• Work request
Retype, word for word, every line of the records below starting at the one that contains "SW201: switch (DGND, RESET)" and ending at the one that contains "U201 pin GP5: NO -> SDA"; include both of those lines and nothing more.

*** Opening Supplied entries ***

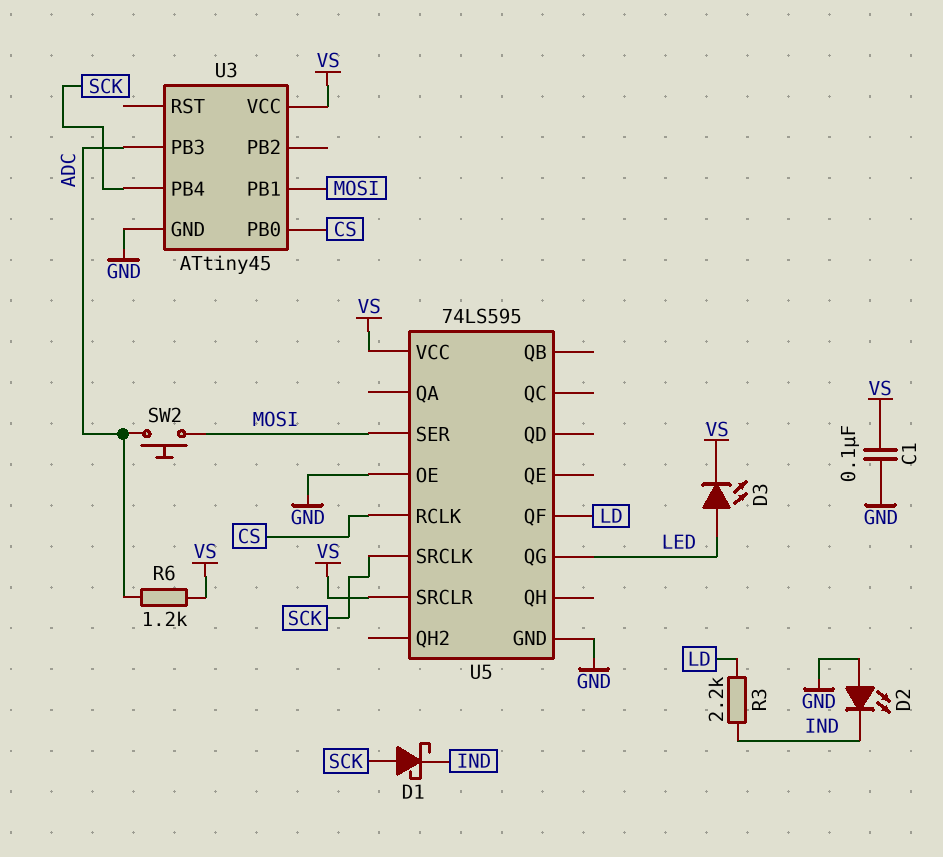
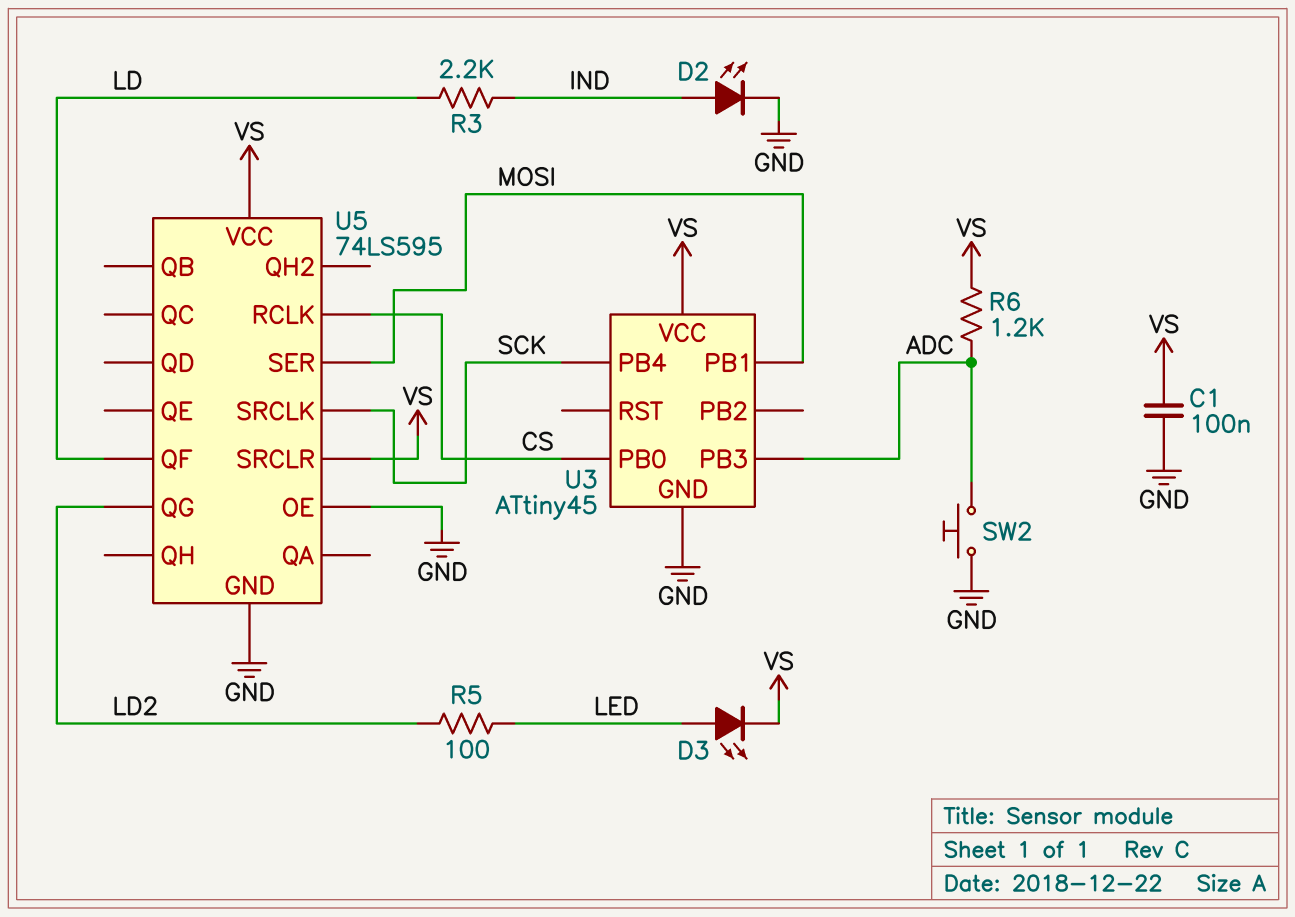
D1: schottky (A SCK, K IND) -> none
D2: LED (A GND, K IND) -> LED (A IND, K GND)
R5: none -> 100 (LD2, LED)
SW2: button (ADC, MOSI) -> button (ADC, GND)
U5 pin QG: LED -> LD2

*** Closing Supplied entries ***
*** Opening Supplied entries ***

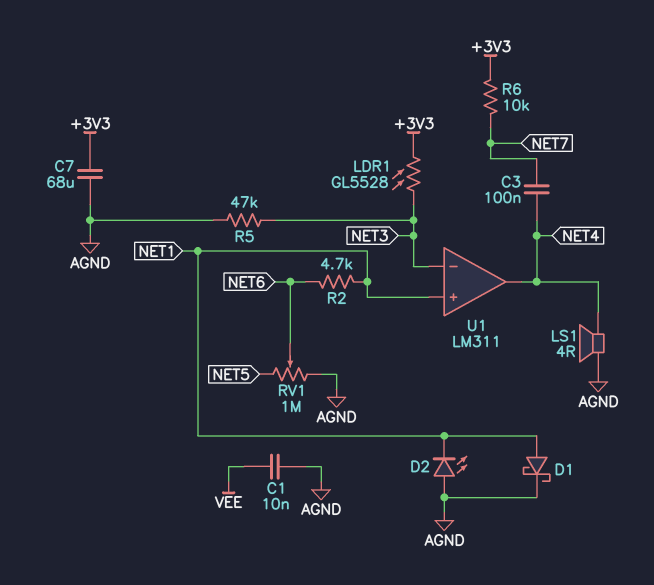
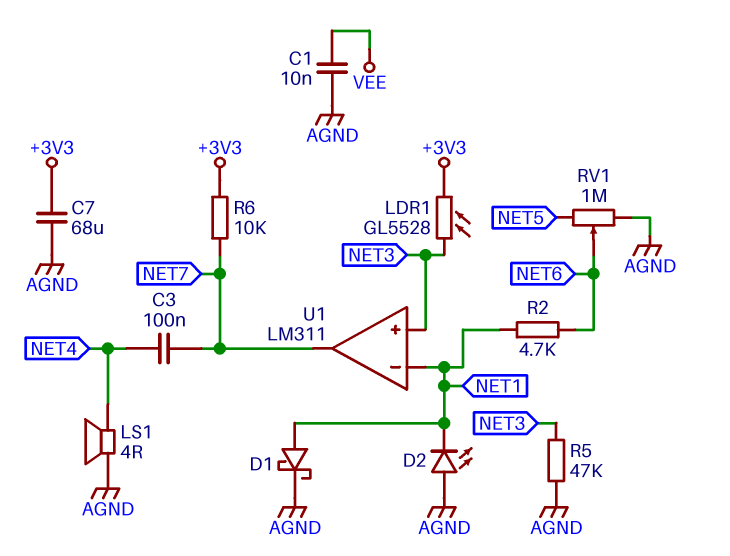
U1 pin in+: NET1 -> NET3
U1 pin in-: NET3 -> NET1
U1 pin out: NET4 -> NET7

*** Closing Supplied entries ***
*** Opening Supplied entries ***

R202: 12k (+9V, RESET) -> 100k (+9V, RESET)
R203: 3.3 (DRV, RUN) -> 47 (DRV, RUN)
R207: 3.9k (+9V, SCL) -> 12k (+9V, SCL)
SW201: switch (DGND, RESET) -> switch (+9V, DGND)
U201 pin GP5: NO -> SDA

*** Closing Supplied entries ***

• Result
SW201: switch (DGND, RESET) -> switch (+9V, DGND)
U201 pin GP5: NO -> SDA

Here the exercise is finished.